** The data follows **
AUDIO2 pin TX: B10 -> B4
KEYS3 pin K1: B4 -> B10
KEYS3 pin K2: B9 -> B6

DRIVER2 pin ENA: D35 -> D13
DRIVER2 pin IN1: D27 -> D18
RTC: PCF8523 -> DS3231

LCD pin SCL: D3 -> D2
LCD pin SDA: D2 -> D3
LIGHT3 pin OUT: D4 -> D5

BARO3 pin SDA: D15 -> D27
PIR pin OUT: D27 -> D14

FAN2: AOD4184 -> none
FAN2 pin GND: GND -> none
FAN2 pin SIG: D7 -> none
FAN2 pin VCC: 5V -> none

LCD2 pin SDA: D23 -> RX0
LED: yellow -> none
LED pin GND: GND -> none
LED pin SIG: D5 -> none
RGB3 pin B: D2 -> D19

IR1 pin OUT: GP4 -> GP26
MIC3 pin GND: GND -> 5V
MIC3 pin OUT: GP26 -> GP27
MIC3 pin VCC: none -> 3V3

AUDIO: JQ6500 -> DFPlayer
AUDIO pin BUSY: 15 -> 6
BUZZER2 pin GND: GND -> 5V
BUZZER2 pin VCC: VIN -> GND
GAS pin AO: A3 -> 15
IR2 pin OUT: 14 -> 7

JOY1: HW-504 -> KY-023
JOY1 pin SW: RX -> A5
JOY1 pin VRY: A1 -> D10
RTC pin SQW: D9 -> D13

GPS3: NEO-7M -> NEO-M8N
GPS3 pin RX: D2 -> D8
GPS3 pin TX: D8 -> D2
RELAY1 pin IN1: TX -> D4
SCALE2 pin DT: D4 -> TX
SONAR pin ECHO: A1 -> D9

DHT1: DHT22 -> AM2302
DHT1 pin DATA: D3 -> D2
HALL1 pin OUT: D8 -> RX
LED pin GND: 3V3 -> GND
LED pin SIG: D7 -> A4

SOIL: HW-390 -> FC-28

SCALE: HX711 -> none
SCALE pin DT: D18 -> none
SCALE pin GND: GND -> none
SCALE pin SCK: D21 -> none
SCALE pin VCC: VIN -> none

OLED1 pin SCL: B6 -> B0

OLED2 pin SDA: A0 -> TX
** End of The data **
Copy out each line of the data above, exactly, if it lies between the line holding "FAN2 pin VCC: 5V -> none" and the line holding "AUDIO: JQ6500 -> DFPlayer", inclusive; copy no other line.

→ Task output
FAN2 pin VCC: 5V -> none

LCD2 pin SDA: D23 -> RX0
LED: yellow -> none
LED pin GND: GND -> none
LED pin SIG: D5 -> none
RGB3 pin B: D2 -> D19

IR1 pin OUT: GP4 -> GP26
MIC3 pin GND: GND -> 5V
MIC3 pin OUT: GP26 -> GP27
MIC3 pin VCC: none -> 3V3

AUDIO: JQ6500 -> DFPlayer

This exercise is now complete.